* [Aim of the task]:
Starting at the line containing "change=replaced; old=kostka do" and ending at the line containing "camera_right=35 camera_up=0", transcribe the listing below exactly. Keep both end lines, skip the pictures, and copy nothing else.

* [Input data]:

+--

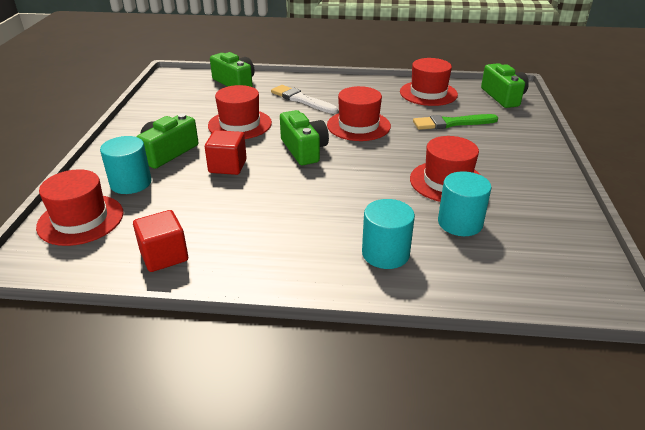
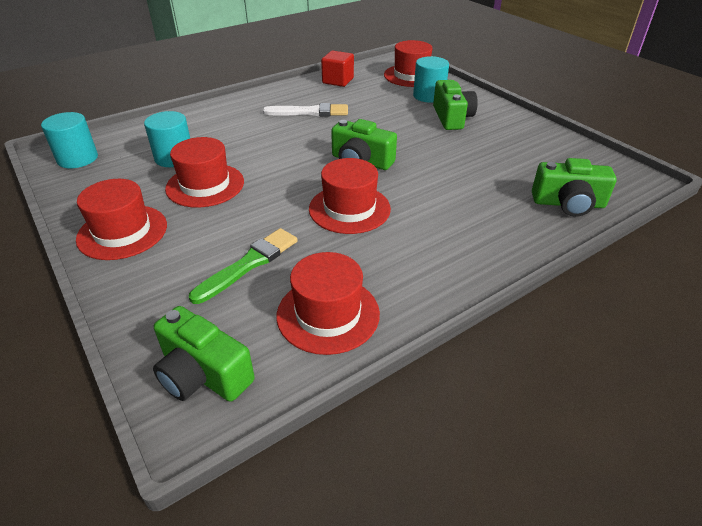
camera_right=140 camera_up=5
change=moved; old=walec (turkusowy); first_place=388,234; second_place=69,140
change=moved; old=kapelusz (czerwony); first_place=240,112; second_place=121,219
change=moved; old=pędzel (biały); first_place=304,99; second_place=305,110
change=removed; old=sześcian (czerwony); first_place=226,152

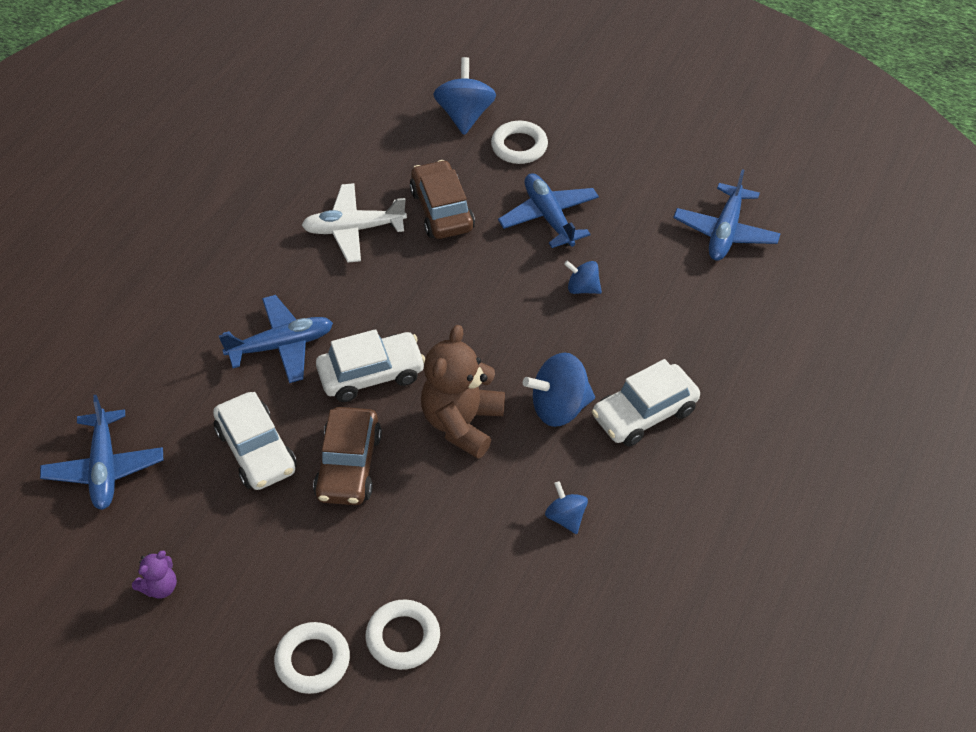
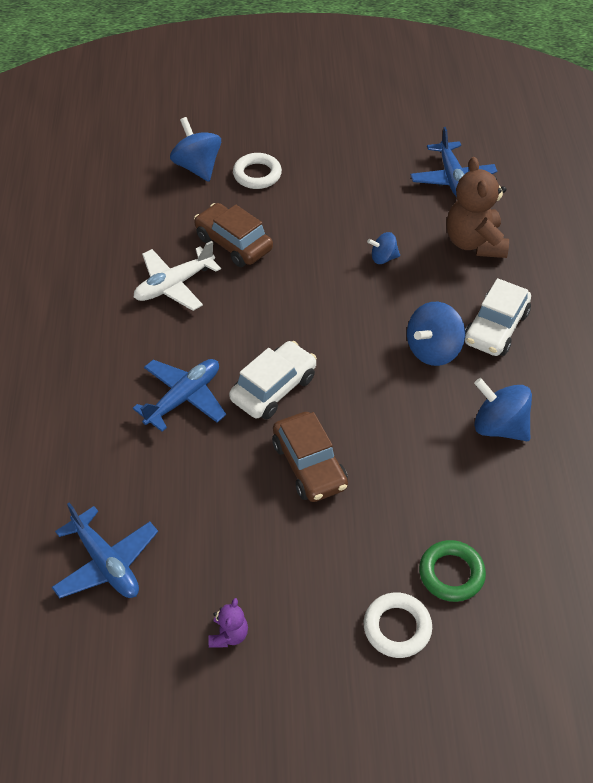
camera_right=-30 camera_up=0
change=recoloured; old=pierścień (biały); new=pierścień (zielony); first_place=403,635; second_place=452,571
change=moved; old=miś (brązowy); first_place=463,392; second_place=478,207
change=resized; old=bączek (niebieski); first_place=566,507; second_place=503,409; factor=1.74
change=removed; old=samochód (biały); first_place=255,441
change=removed; old=samolot (niebieski); first_place=548,210

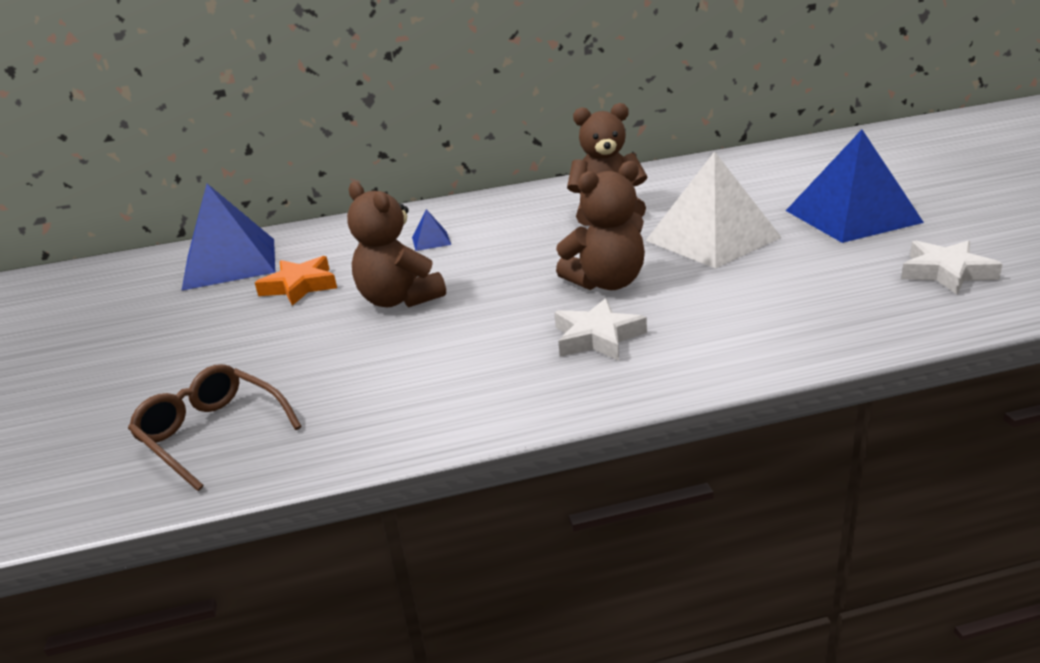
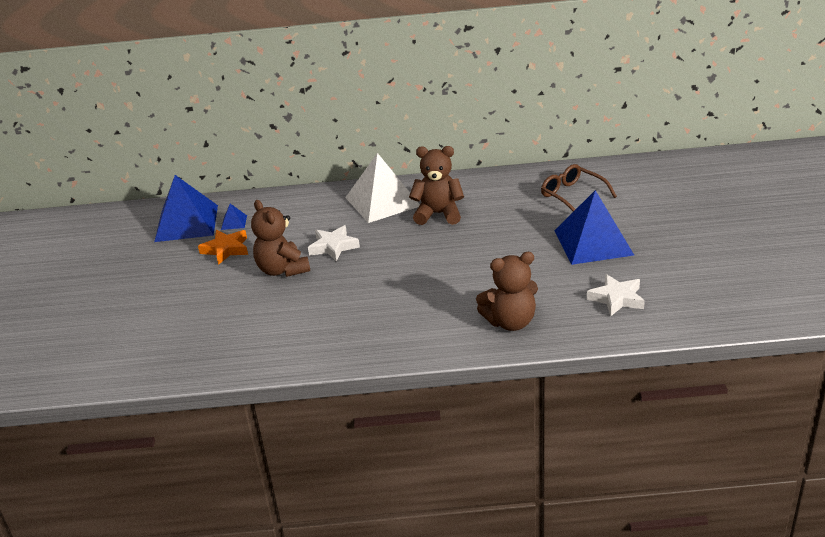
camera_right=10 camera_up=5
change=moved; old=piramida (niebieski); first_place=431,230; second_place=234,217
change=moved; old=gwiazda (biały); first_place=600,329; second_place=334,243
change=moved; old=piramida (biały); first_place=714,210; second_place=382,188
change=moved; old=miś (brązowy); first_place=600,225; second_place=507,291
change=moved; old=okulary (brązowy); first_place=215,427; second_place=579,188

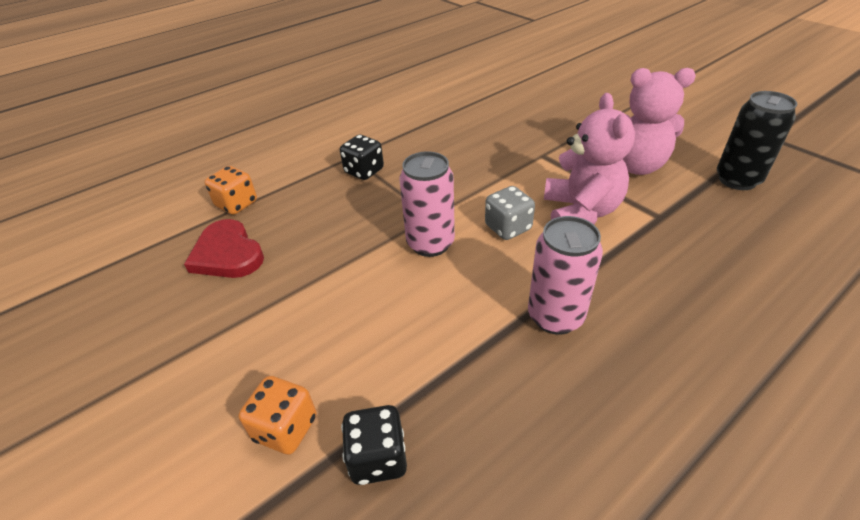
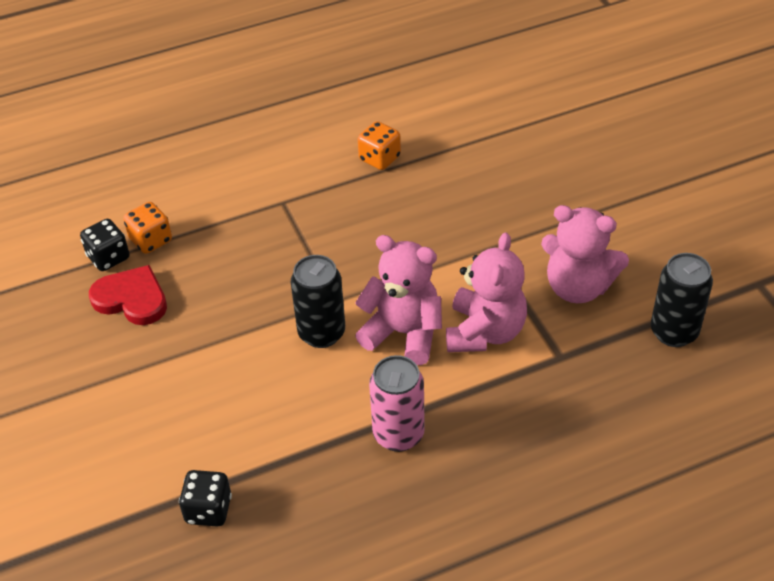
camera_right=15 camera_up=5
change=moved; old=kostka do gry (czarny); first_place=362,157; second_place=105,245
change=turned; old=serce (czerwony); first_place=224,248; second_place=128,295; degrees=135
change=recoloured; old=puszka (różowy); new=puszka (czarny); first_place=427,204; second_place=318,301
change=replaced; old=kostka do gry (szary); new=miś (różowy); first_place=510,213; second_place=398,300
change=moved; old=kostka do gry (pomarańczowy); first_place=277,415; second_place=379,145

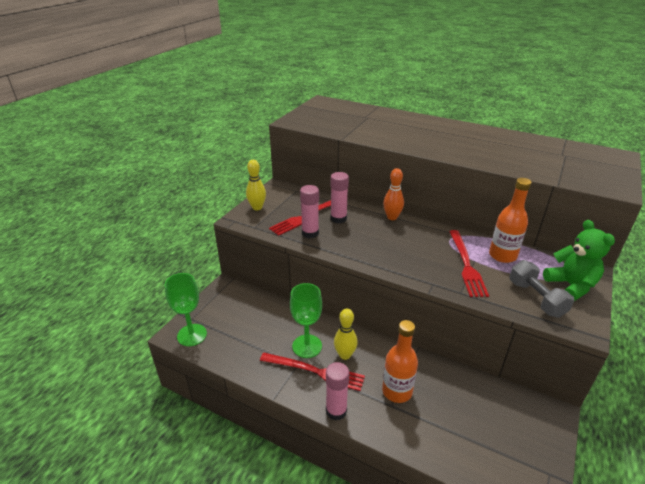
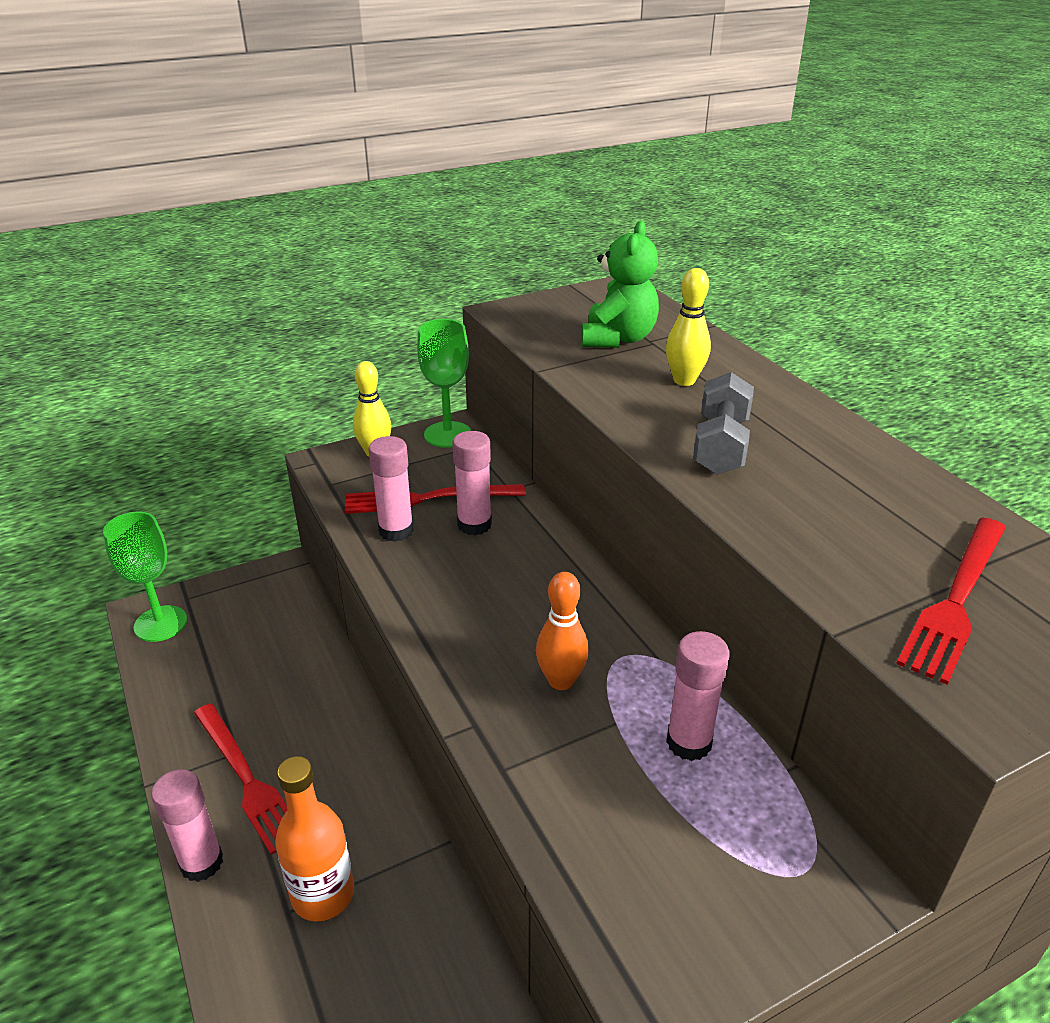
camera_right=35 camera_up=0
change=moved; old=kielich (zielony); first_place=306,320; second_place=444,383
change=moved; old=kręgiel (pomarańczowy); first_place=393,194; second_place=562,631
change=moved; old=miś (zielony); first_place=579,260; second_place=620,284
change=moved; old=kręgiel (żółty); first_place=346,334; second_place=688,327
change=replaced; old=butelka (pomarańczowy); new=klej w sztyfcie (różowy); first_place=510,220; second_place=698,696
change=moved; old=hantel (szary); first_place=541,289; second_place=723,423
change=moved; old=widelec (czerwony); first_place=469,263; second_place=951,601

+--

* [Expected output]:
change=replaced; old=kostka do gry (szary); new=miś (różowy); first_place=510,213; second_place=398,300
change=moved; old=kostka do gry (pomarańczowy); first_place=277,415; second_place=379,145

camera_right=35 camera_up=0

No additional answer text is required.